Exercise material: Begin

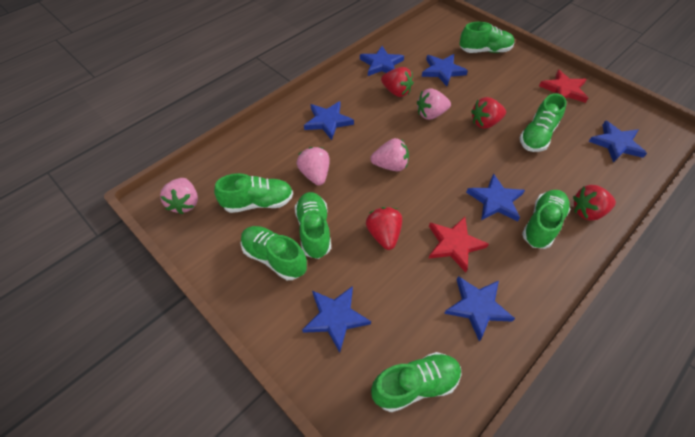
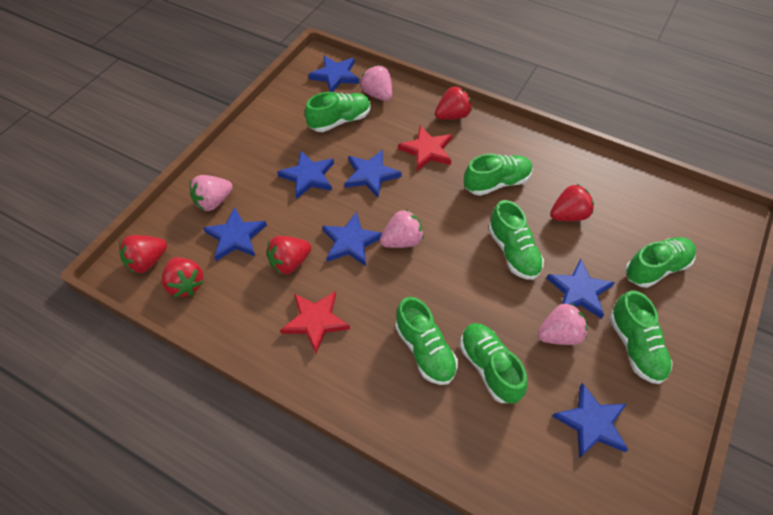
red strawberry: 4 -> 5

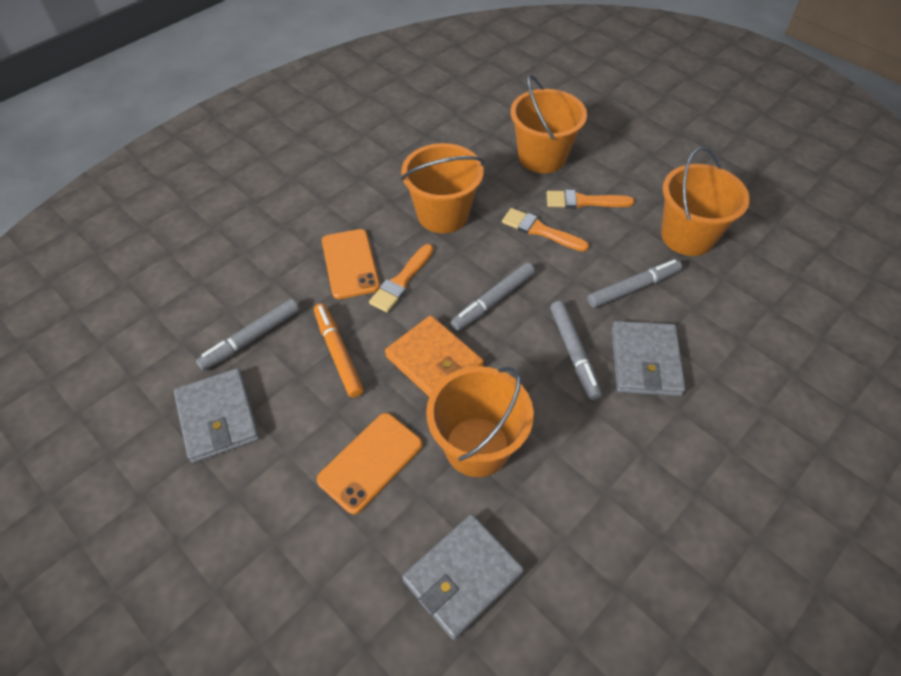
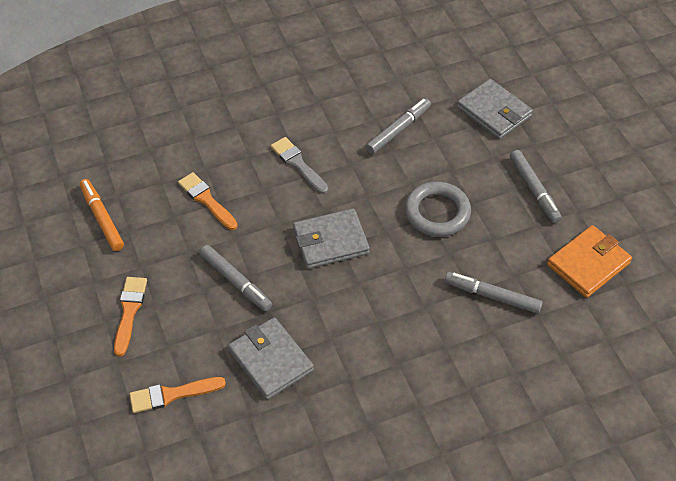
grey brush: 0 -> 1
grey ring: 0 -> 1
orange bucket: 4 -> 0
orange phone: 2 -> 0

Exercise material: End

--- Task to complete ---
An exact, image-free transcript of the material is required.

--- Final answer ---
red strawberry: 4 -> 5

grey brush: 0 -> 1
grey ring: 0 -> 1
orange bucket: 4 -> 0
orange phone: 2 -> 0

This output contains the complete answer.